### Material for the task
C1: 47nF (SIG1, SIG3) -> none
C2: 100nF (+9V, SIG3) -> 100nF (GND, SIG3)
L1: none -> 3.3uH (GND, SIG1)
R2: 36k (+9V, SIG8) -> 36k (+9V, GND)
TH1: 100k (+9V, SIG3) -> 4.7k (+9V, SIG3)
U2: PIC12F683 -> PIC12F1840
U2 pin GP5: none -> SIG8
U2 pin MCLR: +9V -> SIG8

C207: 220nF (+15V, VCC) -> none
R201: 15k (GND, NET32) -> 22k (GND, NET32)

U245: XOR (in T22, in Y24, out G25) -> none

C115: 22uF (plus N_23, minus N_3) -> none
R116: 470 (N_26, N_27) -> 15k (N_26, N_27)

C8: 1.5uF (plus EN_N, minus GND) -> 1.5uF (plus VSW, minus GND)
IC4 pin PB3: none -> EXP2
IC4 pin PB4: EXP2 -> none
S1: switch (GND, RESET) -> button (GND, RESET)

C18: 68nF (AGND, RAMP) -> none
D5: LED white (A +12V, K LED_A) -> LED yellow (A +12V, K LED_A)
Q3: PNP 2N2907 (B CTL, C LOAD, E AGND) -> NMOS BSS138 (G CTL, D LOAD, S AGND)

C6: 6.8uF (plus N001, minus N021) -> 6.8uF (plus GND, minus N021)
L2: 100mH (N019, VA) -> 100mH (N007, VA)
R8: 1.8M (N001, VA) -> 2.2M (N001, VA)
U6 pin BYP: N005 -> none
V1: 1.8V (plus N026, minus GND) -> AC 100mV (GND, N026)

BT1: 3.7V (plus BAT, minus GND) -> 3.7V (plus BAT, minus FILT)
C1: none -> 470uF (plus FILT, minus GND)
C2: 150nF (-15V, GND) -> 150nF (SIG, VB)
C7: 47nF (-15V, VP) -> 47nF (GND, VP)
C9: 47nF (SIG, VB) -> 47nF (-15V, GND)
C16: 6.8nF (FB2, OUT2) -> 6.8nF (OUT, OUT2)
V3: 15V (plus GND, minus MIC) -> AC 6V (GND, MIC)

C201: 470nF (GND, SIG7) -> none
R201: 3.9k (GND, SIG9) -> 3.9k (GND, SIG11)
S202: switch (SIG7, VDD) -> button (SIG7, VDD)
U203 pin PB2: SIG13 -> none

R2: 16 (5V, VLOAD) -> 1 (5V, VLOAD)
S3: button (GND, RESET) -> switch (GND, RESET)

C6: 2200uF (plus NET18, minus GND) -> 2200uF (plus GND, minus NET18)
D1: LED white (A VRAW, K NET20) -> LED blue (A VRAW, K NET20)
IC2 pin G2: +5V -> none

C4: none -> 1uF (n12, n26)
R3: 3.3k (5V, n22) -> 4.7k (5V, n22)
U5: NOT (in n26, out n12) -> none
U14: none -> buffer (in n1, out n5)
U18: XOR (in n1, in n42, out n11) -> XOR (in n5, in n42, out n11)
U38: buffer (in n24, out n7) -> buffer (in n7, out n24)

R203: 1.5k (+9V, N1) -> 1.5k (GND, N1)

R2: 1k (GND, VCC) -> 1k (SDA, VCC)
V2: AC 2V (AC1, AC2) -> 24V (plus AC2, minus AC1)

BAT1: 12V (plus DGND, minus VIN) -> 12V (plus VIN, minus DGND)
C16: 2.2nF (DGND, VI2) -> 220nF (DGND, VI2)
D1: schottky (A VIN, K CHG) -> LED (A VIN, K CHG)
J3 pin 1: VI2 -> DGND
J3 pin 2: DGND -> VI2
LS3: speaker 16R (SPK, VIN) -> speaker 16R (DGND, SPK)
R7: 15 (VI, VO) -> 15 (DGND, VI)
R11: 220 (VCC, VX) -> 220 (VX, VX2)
######
* _Task instructions_: Copy out each line of the material that holds the word "DGND".

* _Response_:
BAT1: 12V (plus DGND, minus VIN) -> 12V (plus VIN, minus DGND)
C16: 2.2nF (DGND, VI2) -> 220nF (DGND, VI2)
J3 pin 1: VI2 -> DGND
J3 pin 2: DGND -> VI2
LS3: speaker 16R (SPK, VIN) -> speaker 16R (DGND, SPK)
R7: 15 (VI, VO) -> 15 (DGND, VI)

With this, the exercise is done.